↓↓↓
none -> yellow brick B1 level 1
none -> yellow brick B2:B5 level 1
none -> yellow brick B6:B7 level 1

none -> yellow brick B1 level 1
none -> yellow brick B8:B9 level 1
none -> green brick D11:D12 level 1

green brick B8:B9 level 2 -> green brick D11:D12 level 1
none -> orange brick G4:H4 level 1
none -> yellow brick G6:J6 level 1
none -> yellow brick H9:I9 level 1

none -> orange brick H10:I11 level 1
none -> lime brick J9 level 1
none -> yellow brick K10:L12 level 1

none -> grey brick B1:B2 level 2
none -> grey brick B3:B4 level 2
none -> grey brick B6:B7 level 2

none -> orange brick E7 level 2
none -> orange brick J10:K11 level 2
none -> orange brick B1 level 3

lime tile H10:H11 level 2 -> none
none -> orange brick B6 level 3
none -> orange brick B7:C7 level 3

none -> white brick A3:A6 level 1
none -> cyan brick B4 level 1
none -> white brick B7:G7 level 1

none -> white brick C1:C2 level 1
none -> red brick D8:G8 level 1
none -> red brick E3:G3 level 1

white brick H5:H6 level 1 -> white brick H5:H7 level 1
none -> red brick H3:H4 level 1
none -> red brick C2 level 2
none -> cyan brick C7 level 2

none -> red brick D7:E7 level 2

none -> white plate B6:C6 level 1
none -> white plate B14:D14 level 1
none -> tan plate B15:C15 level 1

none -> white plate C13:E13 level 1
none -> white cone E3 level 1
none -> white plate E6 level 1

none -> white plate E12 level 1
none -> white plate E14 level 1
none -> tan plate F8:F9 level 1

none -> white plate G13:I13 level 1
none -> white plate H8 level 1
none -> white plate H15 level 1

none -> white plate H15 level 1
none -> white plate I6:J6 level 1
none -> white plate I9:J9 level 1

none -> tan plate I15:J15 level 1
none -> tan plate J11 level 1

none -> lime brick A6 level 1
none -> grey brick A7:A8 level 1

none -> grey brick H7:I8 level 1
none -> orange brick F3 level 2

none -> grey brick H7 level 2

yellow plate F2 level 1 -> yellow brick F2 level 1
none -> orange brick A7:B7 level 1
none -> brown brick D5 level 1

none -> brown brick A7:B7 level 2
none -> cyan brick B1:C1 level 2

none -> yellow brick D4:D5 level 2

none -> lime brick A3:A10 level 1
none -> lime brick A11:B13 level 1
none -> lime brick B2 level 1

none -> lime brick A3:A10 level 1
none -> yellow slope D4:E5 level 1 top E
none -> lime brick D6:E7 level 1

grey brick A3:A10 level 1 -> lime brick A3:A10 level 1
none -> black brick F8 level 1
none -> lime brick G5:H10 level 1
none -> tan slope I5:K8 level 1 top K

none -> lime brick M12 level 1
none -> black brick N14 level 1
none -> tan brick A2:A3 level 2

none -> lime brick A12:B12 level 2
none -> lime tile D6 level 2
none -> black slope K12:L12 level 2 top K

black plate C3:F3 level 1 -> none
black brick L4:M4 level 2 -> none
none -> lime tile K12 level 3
↑↑↑
» **Exercise requirements**
Where the word "slope" occurs in a line of the records, copy that line.

» **Your solution**
none -> yellow slope D4:E5 level 1 top E
none -> tan slope I5:K8 level 1 top K
none -> black slope K12:L12 level 2 top K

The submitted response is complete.